ABOUT THIS TASK >> Reply with each record repeated exactly.

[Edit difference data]
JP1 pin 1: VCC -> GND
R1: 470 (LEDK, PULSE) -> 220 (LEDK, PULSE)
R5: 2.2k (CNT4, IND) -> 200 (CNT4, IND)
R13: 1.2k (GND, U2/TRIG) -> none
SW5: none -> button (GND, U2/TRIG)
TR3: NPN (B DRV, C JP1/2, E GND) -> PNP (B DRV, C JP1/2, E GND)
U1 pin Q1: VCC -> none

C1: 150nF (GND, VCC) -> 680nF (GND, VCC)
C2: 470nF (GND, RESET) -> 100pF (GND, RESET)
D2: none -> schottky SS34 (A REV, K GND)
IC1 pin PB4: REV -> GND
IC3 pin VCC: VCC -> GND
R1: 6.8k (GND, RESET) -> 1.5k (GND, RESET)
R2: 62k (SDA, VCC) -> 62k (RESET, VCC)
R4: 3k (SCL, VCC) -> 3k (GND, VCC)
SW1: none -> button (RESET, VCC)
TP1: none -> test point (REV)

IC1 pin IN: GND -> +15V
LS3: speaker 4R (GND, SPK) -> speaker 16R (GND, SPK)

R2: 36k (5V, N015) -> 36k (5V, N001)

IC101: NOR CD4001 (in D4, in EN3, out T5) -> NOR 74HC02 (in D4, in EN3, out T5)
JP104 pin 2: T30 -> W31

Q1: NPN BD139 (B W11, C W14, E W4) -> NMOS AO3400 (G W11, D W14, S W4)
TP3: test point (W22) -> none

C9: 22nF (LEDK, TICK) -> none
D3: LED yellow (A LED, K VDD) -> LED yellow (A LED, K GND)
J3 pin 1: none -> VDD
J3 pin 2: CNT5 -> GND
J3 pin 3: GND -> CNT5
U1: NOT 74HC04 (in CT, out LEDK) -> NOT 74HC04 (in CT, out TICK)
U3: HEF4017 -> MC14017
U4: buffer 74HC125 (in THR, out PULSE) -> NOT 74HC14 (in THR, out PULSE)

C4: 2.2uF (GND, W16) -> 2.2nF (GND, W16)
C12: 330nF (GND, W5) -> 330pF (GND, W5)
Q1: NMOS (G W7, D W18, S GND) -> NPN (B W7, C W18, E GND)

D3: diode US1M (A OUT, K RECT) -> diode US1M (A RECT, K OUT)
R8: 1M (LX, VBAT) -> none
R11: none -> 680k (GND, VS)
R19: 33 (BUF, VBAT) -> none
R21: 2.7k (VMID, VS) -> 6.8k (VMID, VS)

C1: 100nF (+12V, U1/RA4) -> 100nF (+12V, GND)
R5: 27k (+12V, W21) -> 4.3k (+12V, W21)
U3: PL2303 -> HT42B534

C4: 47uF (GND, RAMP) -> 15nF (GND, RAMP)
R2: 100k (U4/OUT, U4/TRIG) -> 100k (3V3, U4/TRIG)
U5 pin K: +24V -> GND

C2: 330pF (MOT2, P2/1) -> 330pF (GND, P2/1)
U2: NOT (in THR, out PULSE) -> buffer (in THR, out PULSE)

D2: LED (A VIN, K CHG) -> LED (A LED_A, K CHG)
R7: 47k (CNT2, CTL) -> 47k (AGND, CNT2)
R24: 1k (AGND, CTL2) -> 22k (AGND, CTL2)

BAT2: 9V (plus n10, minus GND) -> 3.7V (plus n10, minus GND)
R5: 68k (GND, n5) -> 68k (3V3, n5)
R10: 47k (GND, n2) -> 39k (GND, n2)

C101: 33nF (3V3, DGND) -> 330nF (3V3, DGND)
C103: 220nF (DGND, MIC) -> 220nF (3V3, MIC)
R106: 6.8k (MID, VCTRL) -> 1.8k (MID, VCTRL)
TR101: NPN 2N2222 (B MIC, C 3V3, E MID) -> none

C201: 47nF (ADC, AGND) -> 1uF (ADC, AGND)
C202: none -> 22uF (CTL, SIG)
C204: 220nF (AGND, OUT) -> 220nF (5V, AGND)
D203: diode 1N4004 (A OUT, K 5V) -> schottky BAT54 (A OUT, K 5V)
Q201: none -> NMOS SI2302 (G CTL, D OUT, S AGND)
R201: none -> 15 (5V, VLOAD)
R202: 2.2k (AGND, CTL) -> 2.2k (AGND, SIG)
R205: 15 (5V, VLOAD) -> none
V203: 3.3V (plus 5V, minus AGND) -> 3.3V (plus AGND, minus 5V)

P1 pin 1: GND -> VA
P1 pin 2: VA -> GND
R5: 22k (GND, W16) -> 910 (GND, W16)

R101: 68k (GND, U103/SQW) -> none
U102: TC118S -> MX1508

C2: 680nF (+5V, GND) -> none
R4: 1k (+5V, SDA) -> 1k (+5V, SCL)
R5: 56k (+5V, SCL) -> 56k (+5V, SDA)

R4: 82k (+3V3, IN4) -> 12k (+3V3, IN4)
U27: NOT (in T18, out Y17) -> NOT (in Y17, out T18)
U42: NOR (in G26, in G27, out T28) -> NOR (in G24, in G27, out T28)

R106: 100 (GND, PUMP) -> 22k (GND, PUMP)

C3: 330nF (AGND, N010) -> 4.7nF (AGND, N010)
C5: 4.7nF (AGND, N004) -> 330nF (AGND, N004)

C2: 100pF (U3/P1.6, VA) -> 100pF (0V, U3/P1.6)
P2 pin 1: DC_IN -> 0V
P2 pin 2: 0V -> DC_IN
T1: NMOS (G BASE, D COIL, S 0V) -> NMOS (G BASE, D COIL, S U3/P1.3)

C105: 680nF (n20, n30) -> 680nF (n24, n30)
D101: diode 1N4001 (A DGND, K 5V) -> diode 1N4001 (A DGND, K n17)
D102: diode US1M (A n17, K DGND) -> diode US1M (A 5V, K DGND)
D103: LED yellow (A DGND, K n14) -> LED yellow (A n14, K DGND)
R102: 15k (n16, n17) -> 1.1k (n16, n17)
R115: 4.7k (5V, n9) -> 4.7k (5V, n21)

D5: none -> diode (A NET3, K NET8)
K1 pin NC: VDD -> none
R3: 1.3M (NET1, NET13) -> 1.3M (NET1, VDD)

SOLUTION TO THE EXERCISE >>
JP1 pin 1: VCC -> GND
R1: 470 (LEDK, PULSE) -> 220 (LEDK, PULSE)
R5: 2.2k (CNT4, IND) -> 200 (CNT4, IND)
R13: 1.2k (GND, U2/TRIG) -> none
SW5: none -> button (GND, U2/TRIG)
TR3: NPN (B DRV, C JP1/2, E GND) -> PNP (B DRV, C JP1/2, E GND)
U1 pin Q1: VCC -> none

C1: 150nF (GND, VCC) -> 680nF (GND, VCC)
C2: 470nF (GND, RESET) -> 100pF (GND, RESET)
D2: none -> schottky SS34 (A REV, K GND)
IC1 pin PB4: REV -> GND
IC3 pin VCC: VCC -> GND
R1: 6.8k (GND, RESET) -> 1.5k (GND, RESET)
R2: 62k (SDA, VCC) -> 62k (RESET, VCC)
R4: 3k (SCL, VCC) -> 3k (GND, VCC)
SW1: none -> button (RESET, VCC)
TP1: none -> test point (REV)

IC1 pin IN: GND -> +15V
LS3: speaker 4R (GND, SPK) -> speaker 16R (GND, SPK)

R2: 36k (5V, N015) -> 36k (5V, N001)

IC101: NOR CD4001 (in D4, in EN3, out T5) -> NOR 74HC02 (in D4, in EN3, out T5)
JP104 pin 2: T30 -> W31

Q1: NPN BD139 (B W11, C W14, E W4) -> NMOS AO3400 (G W11, D W14, S W4)
TP3: test point (W22) -> none

C9: 22nF (LEDK, TICK) -> none
D3: LED yellow (A LED, K VDD) -> LED yellow (A LED, K GND)
J3 pin 1: none -> VDD
J3 pin 2: CNT5 -> GND
J3 pin 3: GND -> CNT5
U1: NOT 74HC04 (in CT, out LEDK) -> NOT 74HC04 (in CT, out TICK)
U3: HEF4017 -> MC14017
U4: buffer 74HC125 (in THR, out PULSE) -> NOT 74HC14 (in THR, out PULSE)

C4: 2.2uF (GND, W16) -> 2.2nF (GND, W16)
C12: 330nF (GND, W5) -> 330pF (GND, W5)
Q1: NMOS (G W7, D W18, S GND) -> NPN (B W7, C W18, E GND)

D3: diode US1M (A OUT, K RECT) -> diode US1M (A RECT, K OUT)
R8: 1M (LX, VBAT) -> none
R11: none -> 680k (GND, VS)
R19: 33 (BUF, VBAT) -> none
R21: 2.7k (VMID, VS) -> 6.8k (VMID, VS)

C1: 100nF (+12V, U1/RA4) -> 100nF (+12V, GND)
R5: 27k (+12V, W21) -> 4.3k (+12V, W21)
U3: PL2303 -> HT42B534

C4: 47uF (GND, RAMP) -> 15nF (GND, RAMP)
R2: 100k (U4/OUT, U4/TRIG) -> 100k (3V3, U4/TRIG)
U5 pin K: +24V -> GND

C2: 330pF (MOT2, P2/1) -> 330pF (GND, P2/1)
U2: NOT (in THR, out PULSE) -> buffer (in THR, out PULSE)

D2: LED (A VIN, K CHG) -> LED (A LED_A, K CHG)
R7: 47k (CNT2, CTL) -> 47k (AGND, CNT2)
R24: 1k (AGND, CTL2) -> 22k (AGND, CTL2)

BAT2: 9V (plus n10, minus GND) -> 3.7V (plus n10, minus GND)
R5: 68k (GND, n5) -> 68k (3V3, n5)
R10: 47k (GND, n2) -> 39k (GND, n2)

C101: 33nF (3V3, DGND) -> 330nF (3V3, DGND)
C103: 220nF (DGND, MIC) -> 220nF (3V3, MIC)
R106: 6.8k (MID, VCTRL) -> 1.8k (MID, VCTRL)
TR101: NPN 2N2222 (B MIC, C 3V3, E MID) -> none

C201: 47nF (ADC, AGND) -> 1uF (ADC, AGND)
C202: none -> 22uF (CTL, SIG)
C204: 220nF (AGND, OUT) -> 220nF (5V, AGND)
D203: diode 1N4004 (A OUT, K 5V) -> schottky BAT54 (A OUT, K 5V)
Q201: none -> NMOS SI2302 (G CTL, D OUT, S AGND)
R201: none -> 15 (5V, VLOAD)
R202: 2.2k (AGND, CTL) -> 2.2k (AGND, SIG)
R205: 15 (5V, VLOAD) -> none
V203: 3.3V (plus 5V, minus AGND) -> 3.3V (plus AGND, minus 5V)

P1 pin 1: GND -> VA
P1 pin 2: VA -> GND
R5: 22k (GND, W16) -> 910 (GND, W16)

R101: 68k (GND, U103/SQW) -> none
U102: TC118S -> MX1508

C2: 680nF (+5V, GND) -> none
R4: 1k (+5V, SDA) -> 1k (+5V, SCL)
R5: 56k (+5V, SCL) -> 56k (+5V, SDA)

R4: 82k (+3V3, IN4) -> 12k (+3V3, IN4)
U27: NOT (in T18, out Y17) -> NOT (in Y17, out T18)
U42: NOR (in G26, in G27, out T28) -> NOR (in G24, in G27, out T28)

R106: 100 (GND, PUMP) -> 22k (GND, PUMP)

C3: 330nF (AGND, N010) -> 4.7nF (AGND, N010)
C5: 4.7nF (AGND, N004) -> 330nF (AGND, N004)

C2: 100pF (U3/P1.6, VA) -> 100pF (0V, U3/P1.6)
P2 pin 1: DC_IN -> 0V
P2 pin 2: 0V -> DC_IN
T1: NMOS (G BASE, D COIL, S 0V) -> NMOS (G BASE, D COIL, S U3/P1.3)

C105: 680nF (n20, n30) -> 680nF (n24, n30)
D101: diode 1N4001 (A DGND, K 5V) -> diode 1N4001 (A DGND, K n17)
D102: diode US1M (A n17, K DGND) -> diode US1M (A 5V, K DGND)
D103: LED yellow (A DGND, K n14) -> LED yellow (A n14, K DGND)
R102: 15k (n16, n17) -> 1.1k (n16, n17)
R115: 4.7k (5V, n9) -> 4.7k (5V, n21)

D5: none -> diode (A NET3, K NET8)
K1 pin NC: VDD -> none
R3: 1.3M (NET1, NET13) -> 1.3M (NET1, VDD)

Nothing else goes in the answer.